Exercise description: Set the records down again exactly, apart from any pictures in them.

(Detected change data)

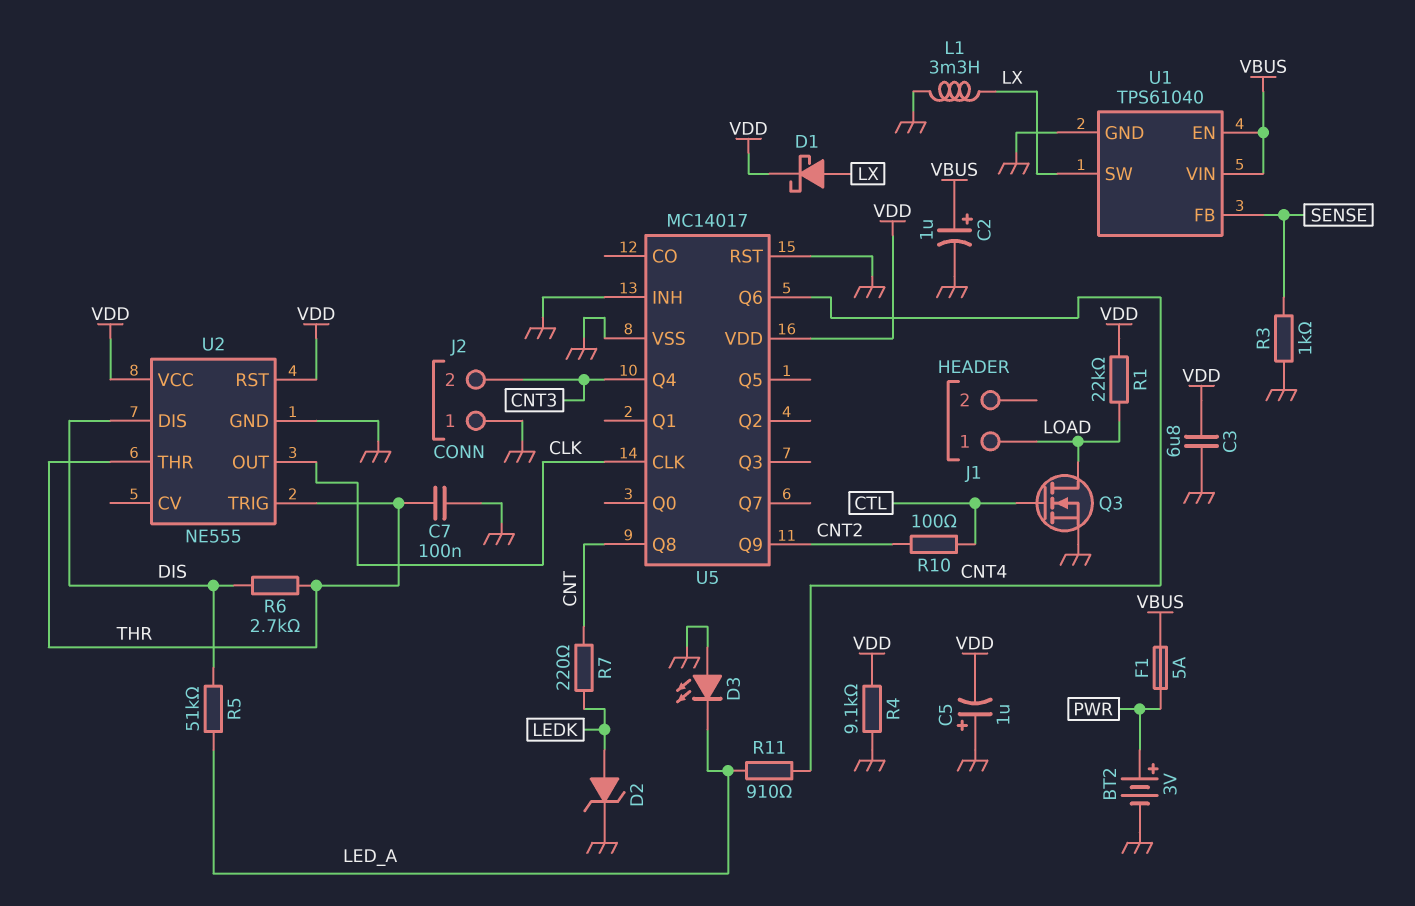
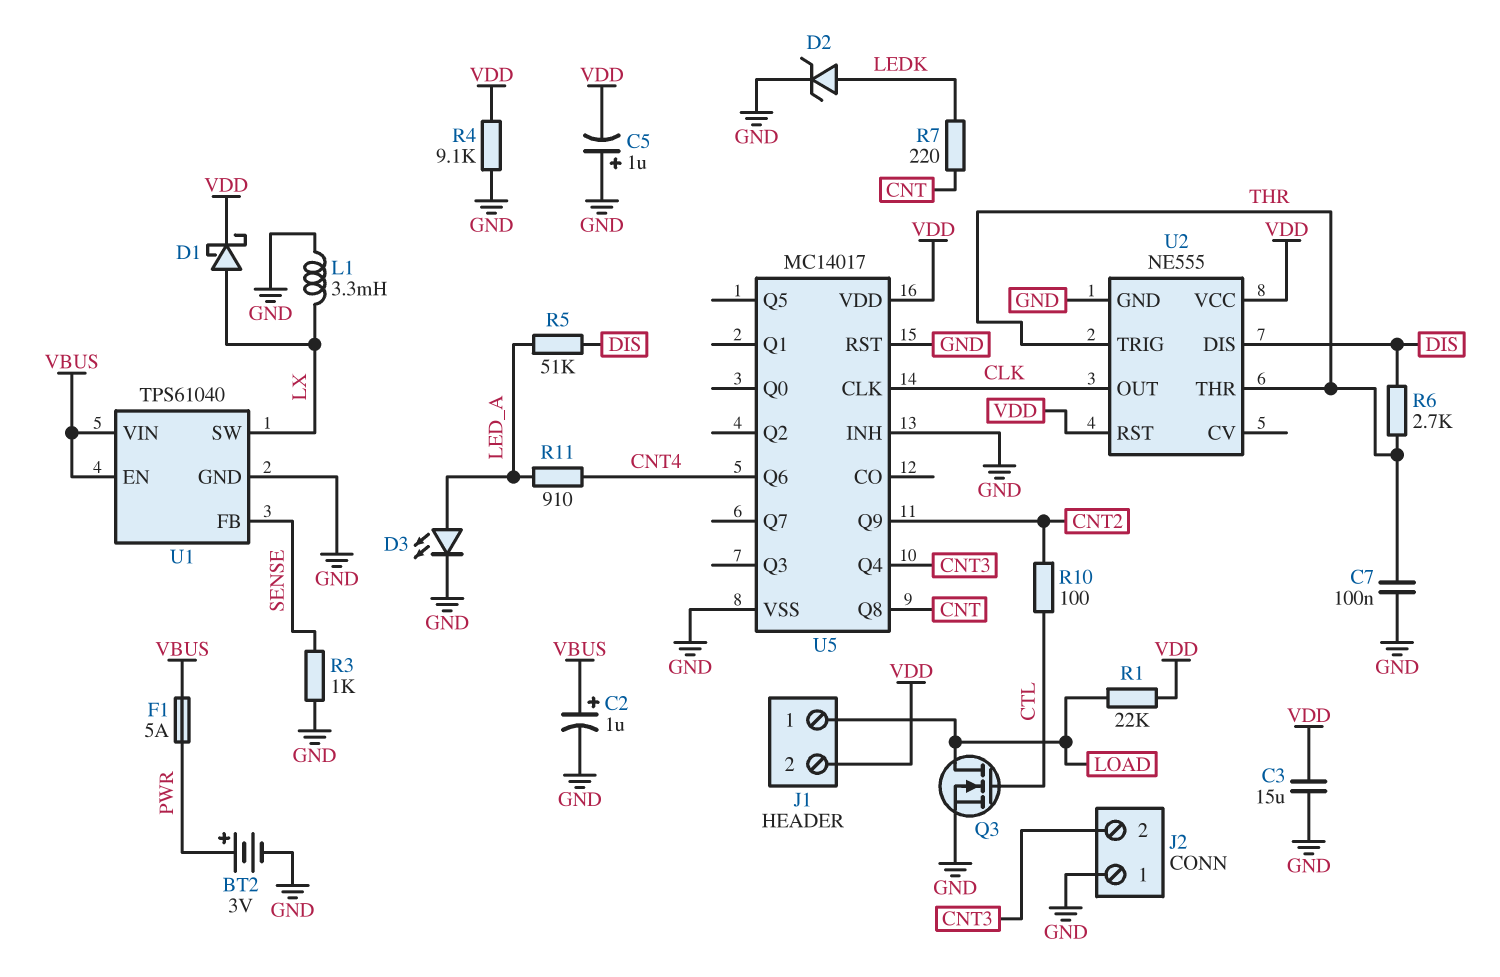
C3: 6.8uF (GND, VDD) -> 15uF (GND, VDD)
D3: LED (A GND, K LED_A) -> LED (A LED_A, K GND)
J1 pin 2: none -> VDD

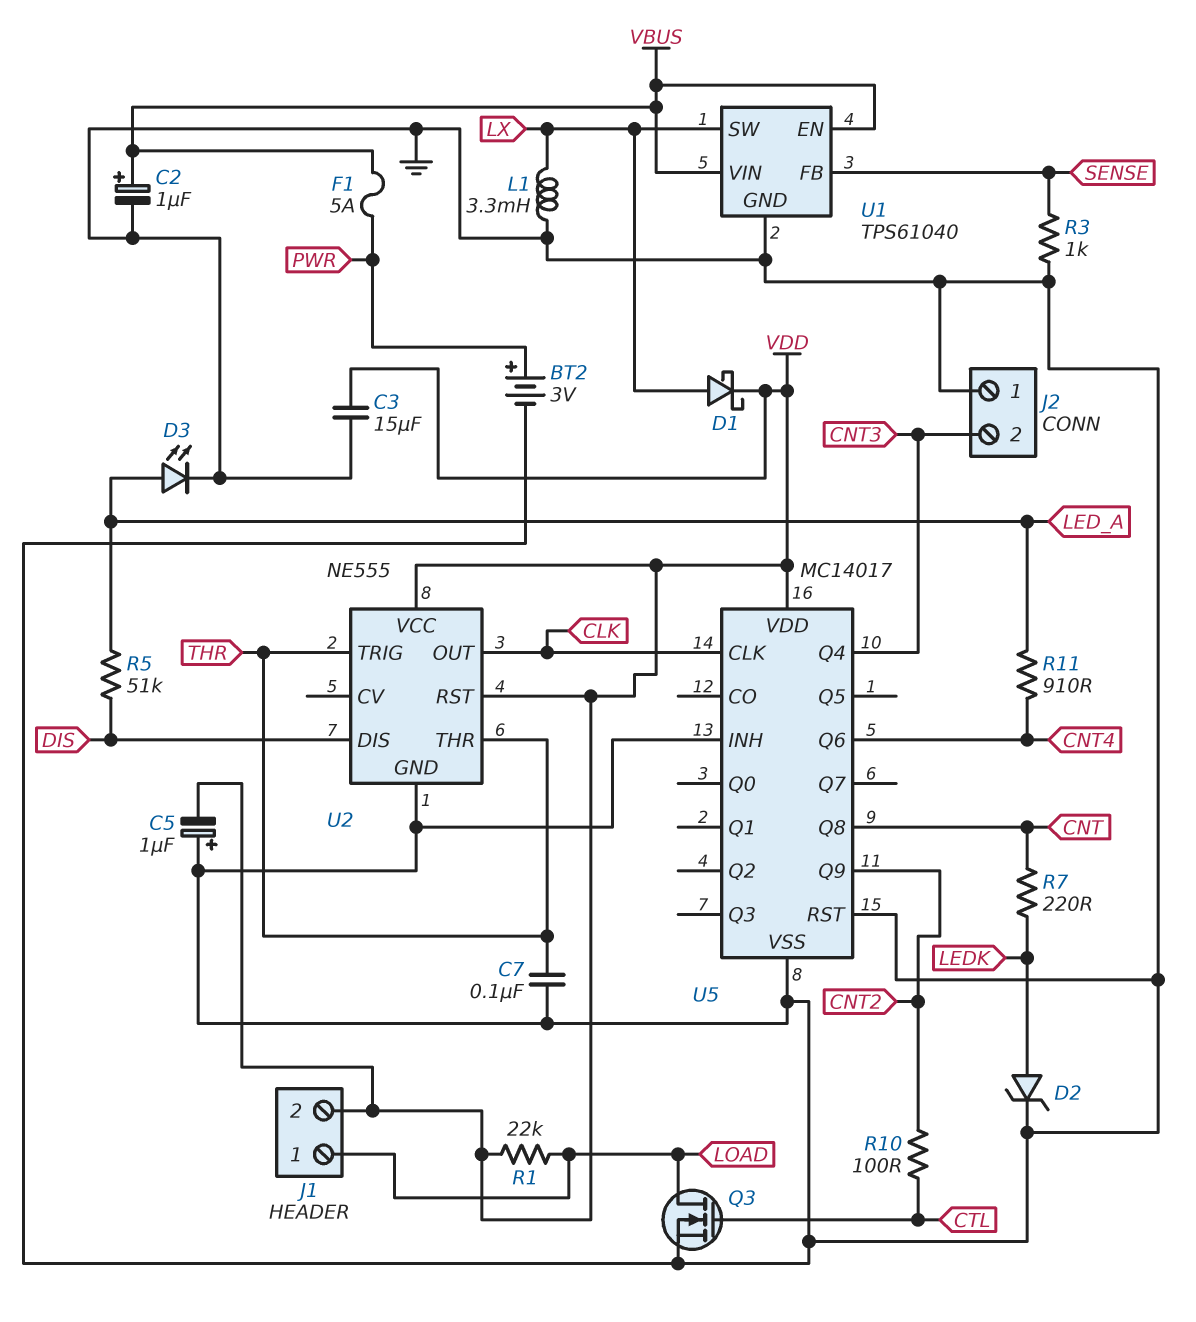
R4: 9.1k (GND, VDD) -> none
R6: 2.7k (DIS, THR) -> none

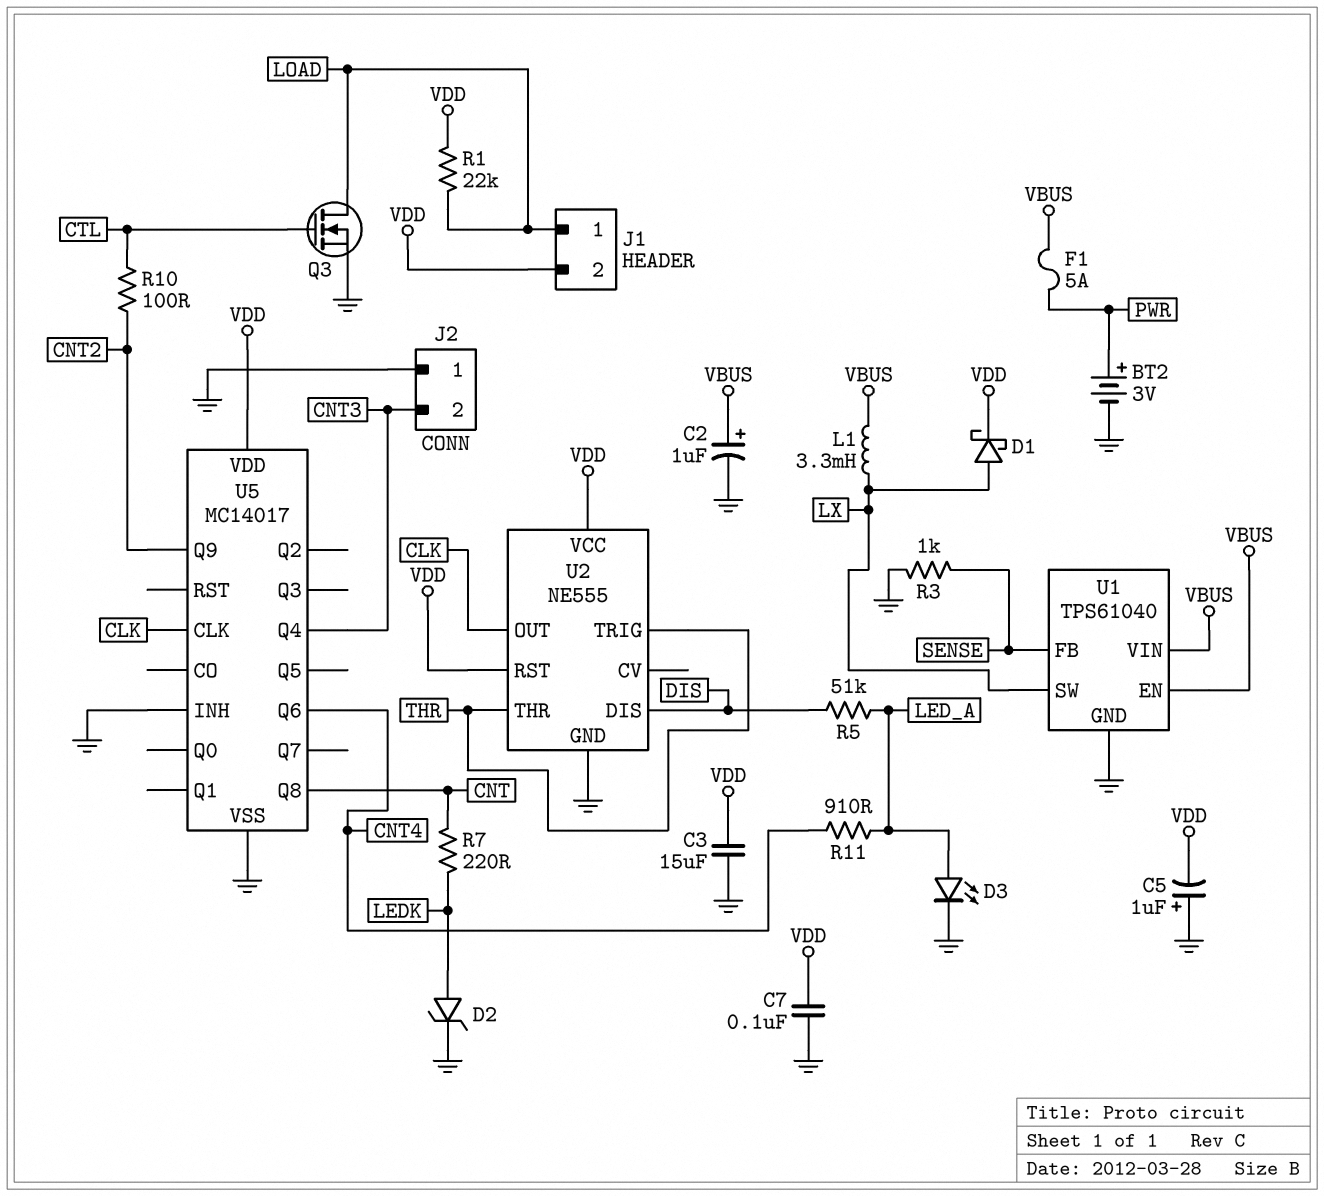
C7: 100nF (GND, THR) -> 100nF (GND, VDD)
L1: 3.3mH (GND, LX) -> 3.3mH (LX, VBUS)
U5 pin RST: GND -> none

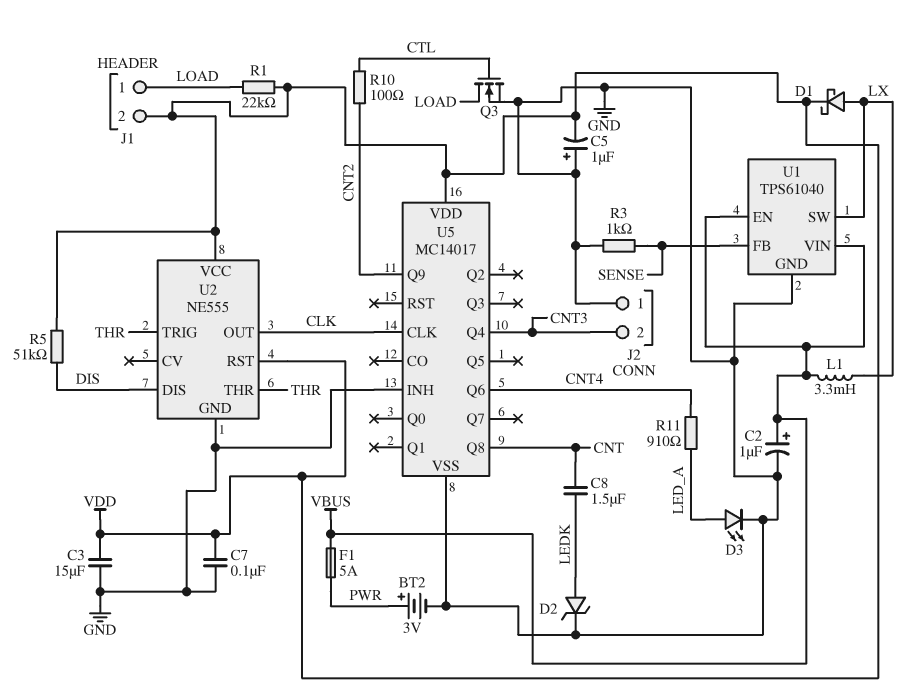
C8: none -> 1.5uF (CNT, LEDK)
R5: 51k (DIS, LED_A) -> 51k (DIS, VDD)
R7: 220 (CNT, LEDK) -> none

Solution:
C3: 6.8uF (GND, VDD) -> 15uF (GND, VDD)
D3: LED (A GND, K LED_A) -> LED (A LED_A, K GND)
J1 pin 2: none -> VDD

R4: 9.1k (GND, VDD) -> none
R6: 2.7k (DIS, THR) -> none

C7: 100nF (GND, THR) -> 100nF (GND, VDD)
L1: 3.3mH (GND, LX) -> 3.3mH (LX, VBUS)
U5 pin RST: GND -> none

C8: none -> 1.5uF (CNT, LEDK)
R5: 51k (DIS, LED_A) -> 51k (DIS, VDD)
R7: 220 (CNT, LEDK) -> none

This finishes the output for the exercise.